### Requirement
Copy the records below, swapping each "Identify the location of" for "Find the position of" and keeping every other word the same.

[start of Recorded information]

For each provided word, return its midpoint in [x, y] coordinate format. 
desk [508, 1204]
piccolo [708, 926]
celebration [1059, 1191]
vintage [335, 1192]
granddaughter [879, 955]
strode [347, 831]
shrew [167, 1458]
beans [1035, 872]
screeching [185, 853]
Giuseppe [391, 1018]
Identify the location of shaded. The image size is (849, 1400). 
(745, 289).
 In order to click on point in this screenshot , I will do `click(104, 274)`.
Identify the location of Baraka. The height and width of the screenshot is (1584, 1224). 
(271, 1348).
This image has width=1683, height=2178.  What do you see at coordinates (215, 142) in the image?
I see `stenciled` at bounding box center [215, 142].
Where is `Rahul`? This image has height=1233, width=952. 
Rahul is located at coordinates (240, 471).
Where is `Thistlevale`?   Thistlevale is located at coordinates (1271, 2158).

[end of Recorded information]

### Finished exercise
For each provided word, return its midpoint in [x, y] coordinate format. 
desk [508, 1204]
piccolo [708, 926]
celebration [1059, 1191]
vintage [335, 1192]
granddaughter [879, 955]
strode [347, 831]
shrew [167, 1458]
beans [1035, 872]
screeching [185, 853]
Giuseppe [391, 1018]
Find the position of shaded. The image size is (849, 1400). 
(745, 289).
 In order to click on point in this screenshot , I will do `click(104, 274)`.
Find the position of Baraka. The height and width of the screenshot is (1584, 1224). 
(271, 1348).
This image has width=1683, height=2178.  What do you see at coordinates (215, 142) in the image?
I see `stenciled` at bounding box center [215, 142].
Where is `Rahul`? This image has height=1233, width=952. 
Rahul is located at coordinates (240, 471).
Where is `Thistlevale`?   Thistlevale is located at coordinates (1271, 2158).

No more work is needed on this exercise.